**MATERIAL FOR THE TASK**
######
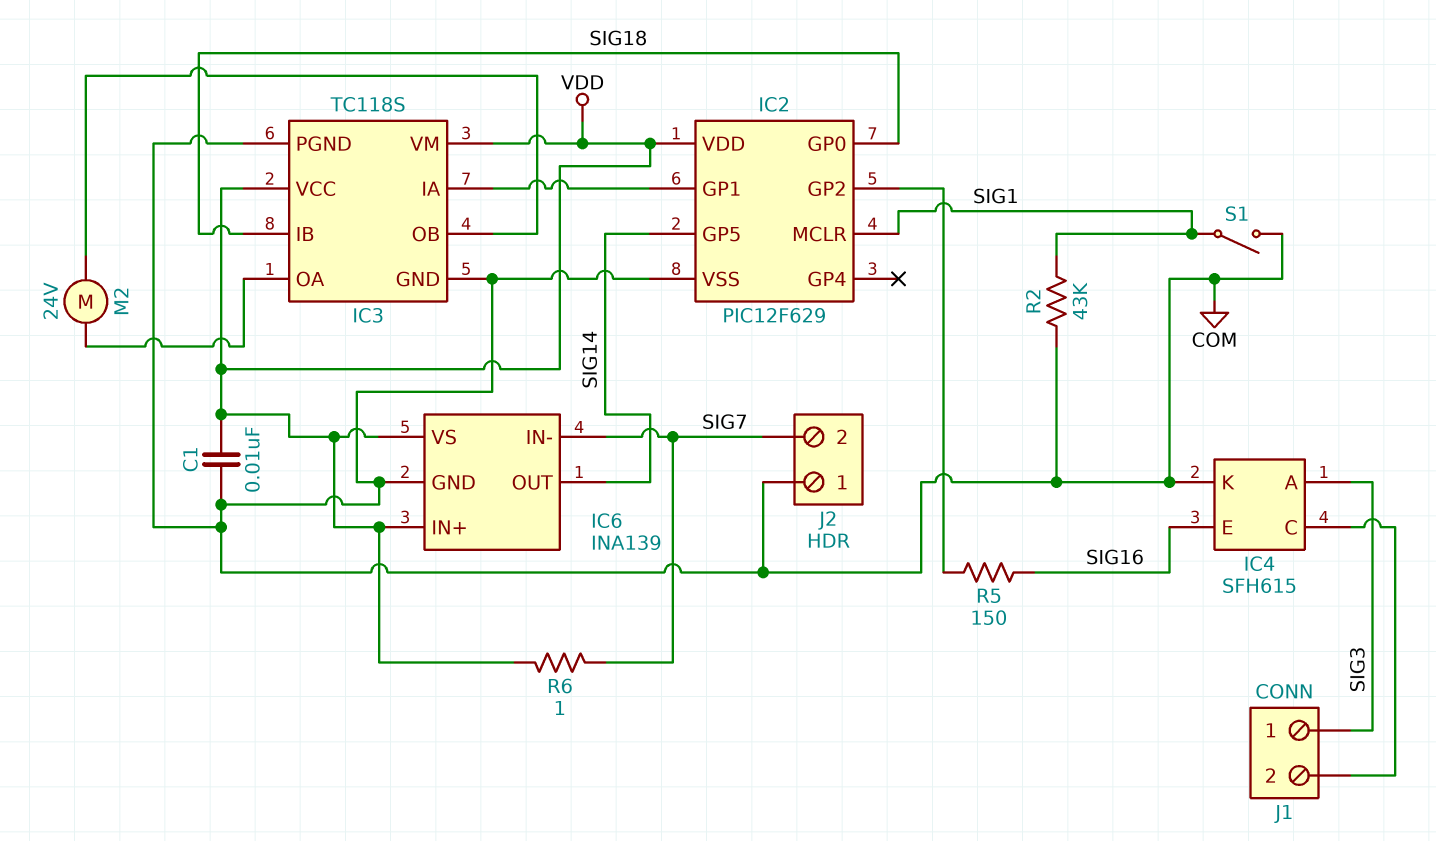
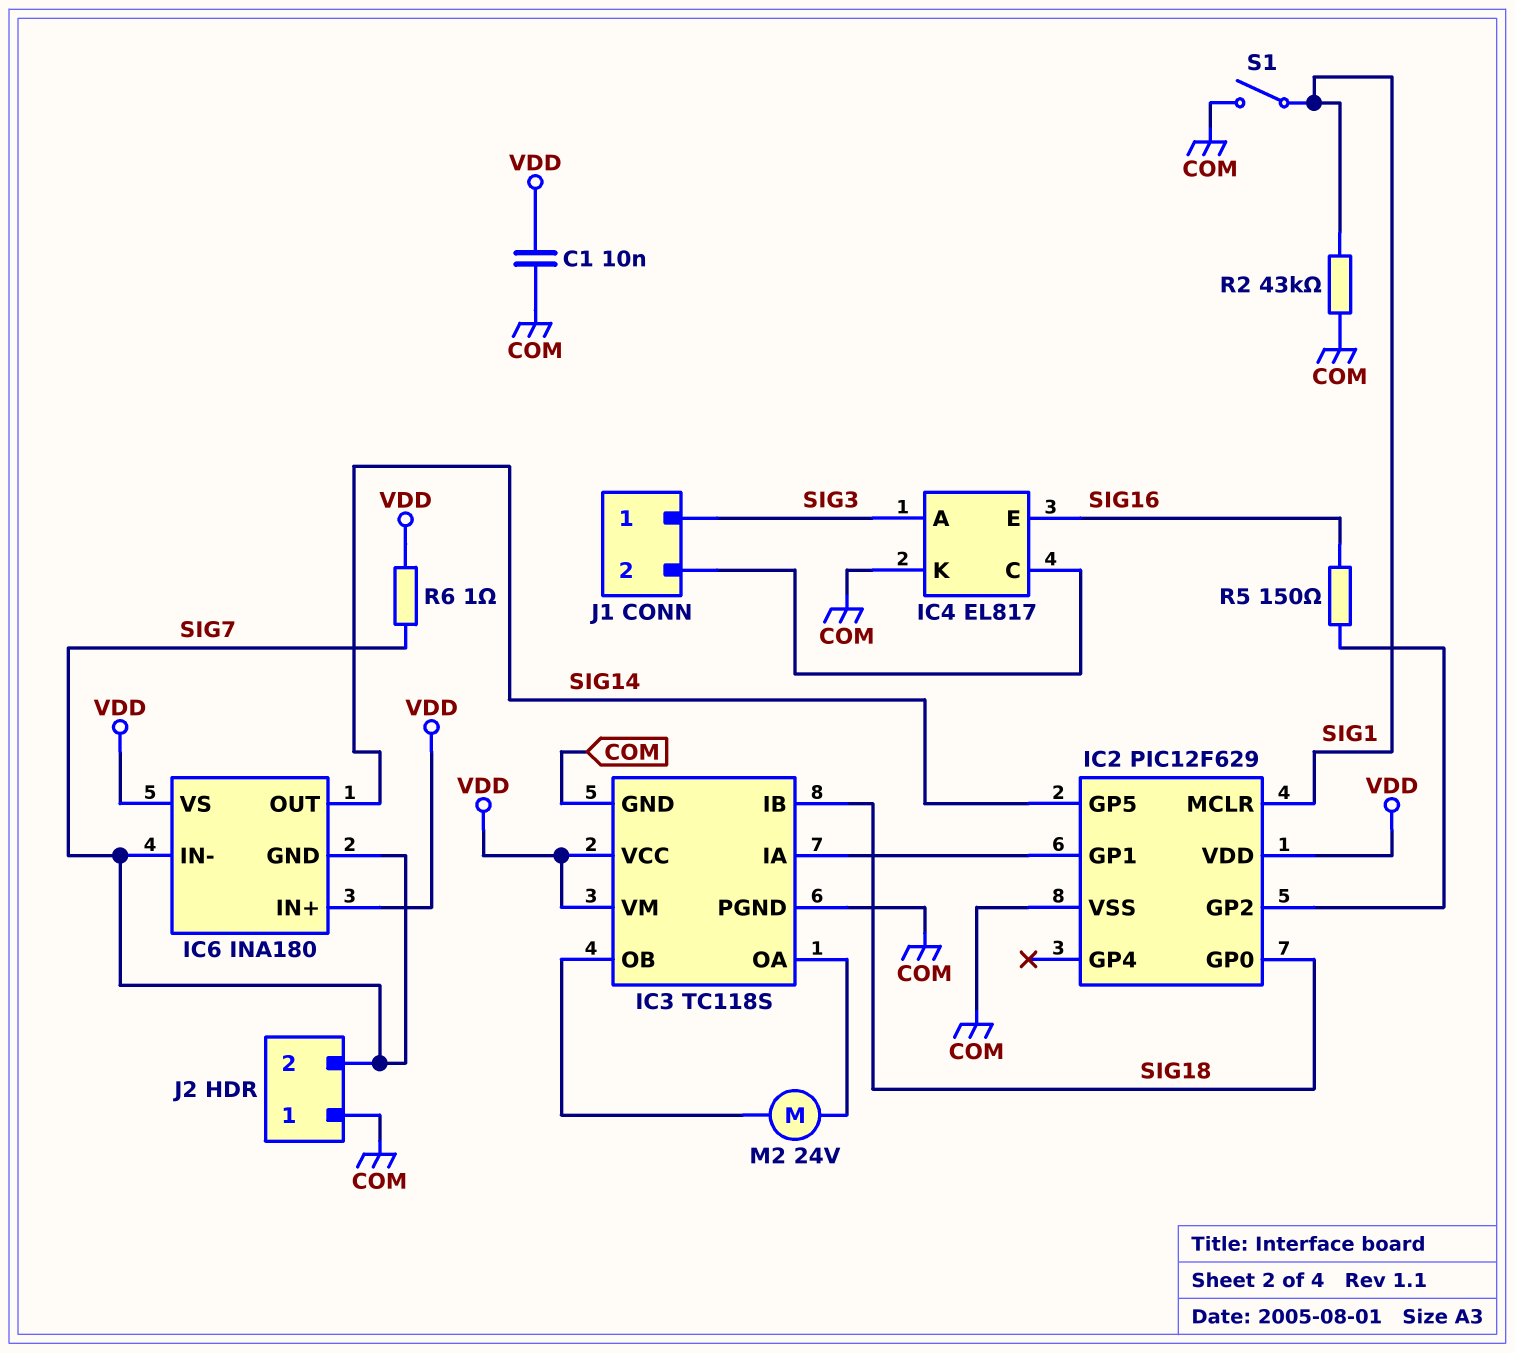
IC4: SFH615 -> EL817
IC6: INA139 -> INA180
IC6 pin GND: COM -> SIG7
######
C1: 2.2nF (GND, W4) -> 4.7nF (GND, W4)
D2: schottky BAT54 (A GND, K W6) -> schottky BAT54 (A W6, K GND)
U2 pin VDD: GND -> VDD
######
**TASK**
The line above containing "IC4: SFH615 -> EL817", the line containing "IC6 pin GND: COM -> SIG7", and every line between them are to be transcribed exactly; no other line is wanted.

**ANSWER TO THIS TASK**
IC4: SFH615 -> EL817
IC6: INA139 -> INA180
IC6 pin GND: COM -> SIG7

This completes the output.